BEGIN EXERCISE INPUTS

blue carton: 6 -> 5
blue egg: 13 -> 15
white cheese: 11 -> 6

END EXERCISE INPUTS
BEGIN EXERCISE INPUTS

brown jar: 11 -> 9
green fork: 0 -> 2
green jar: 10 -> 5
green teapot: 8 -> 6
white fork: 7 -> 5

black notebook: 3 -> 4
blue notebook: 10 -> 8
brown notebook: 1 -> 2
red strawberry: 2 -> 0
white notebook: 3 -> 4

END EXERCISE INPUTS
BEGIN EXERCISE INPUTS

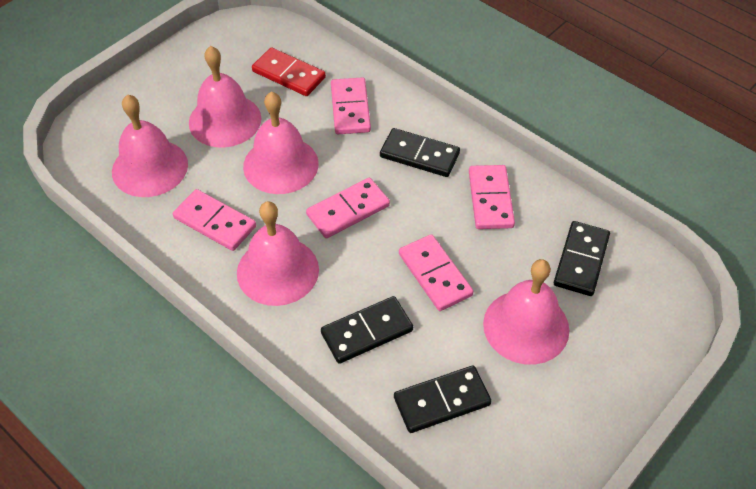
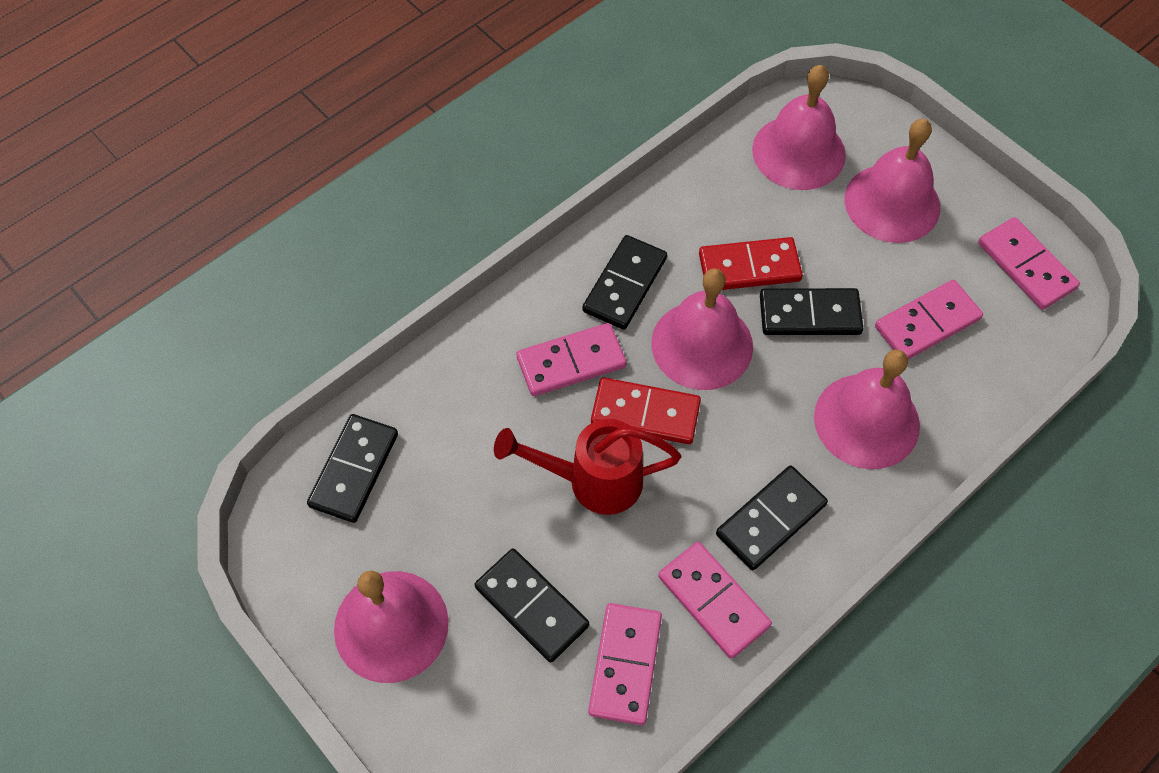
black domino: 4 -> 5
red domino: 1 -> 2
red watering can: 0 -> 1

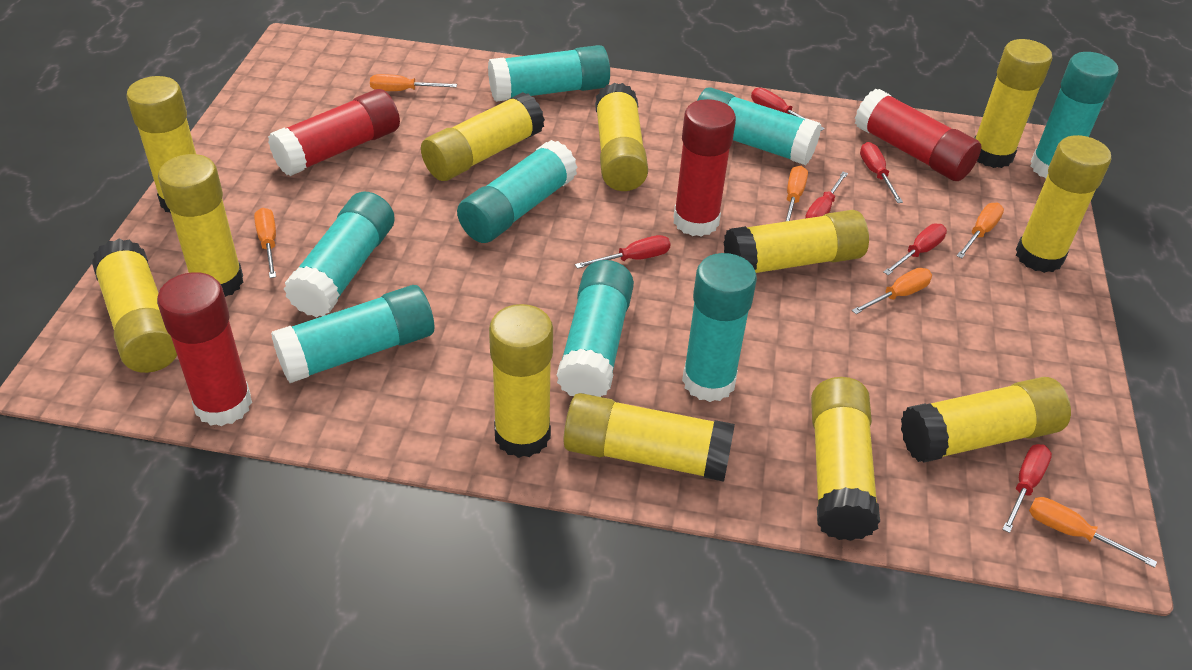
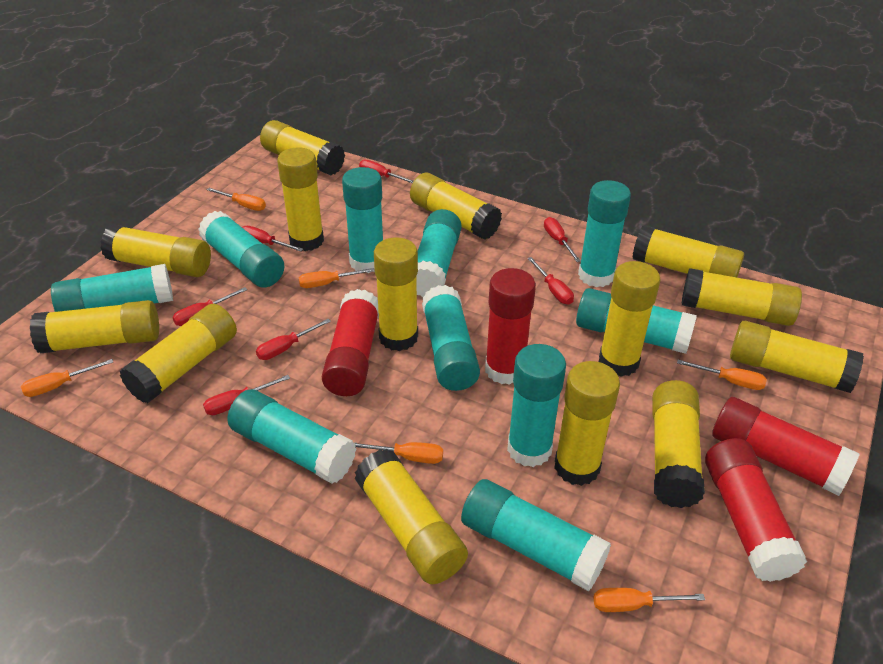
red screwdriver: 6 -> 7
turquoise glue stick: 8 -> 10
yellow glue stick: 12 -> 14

END EXERCISE INPUTS

§ TASK OBJECTIVE
Take each line above that contains "notebook" and copy it out.

§ RESPONSE TO THIS TASK
black notebook: 3 -> 4
blue notebook: 10 -> 8
brown notebook: 1 -> 2
white notebook: 3 -> 4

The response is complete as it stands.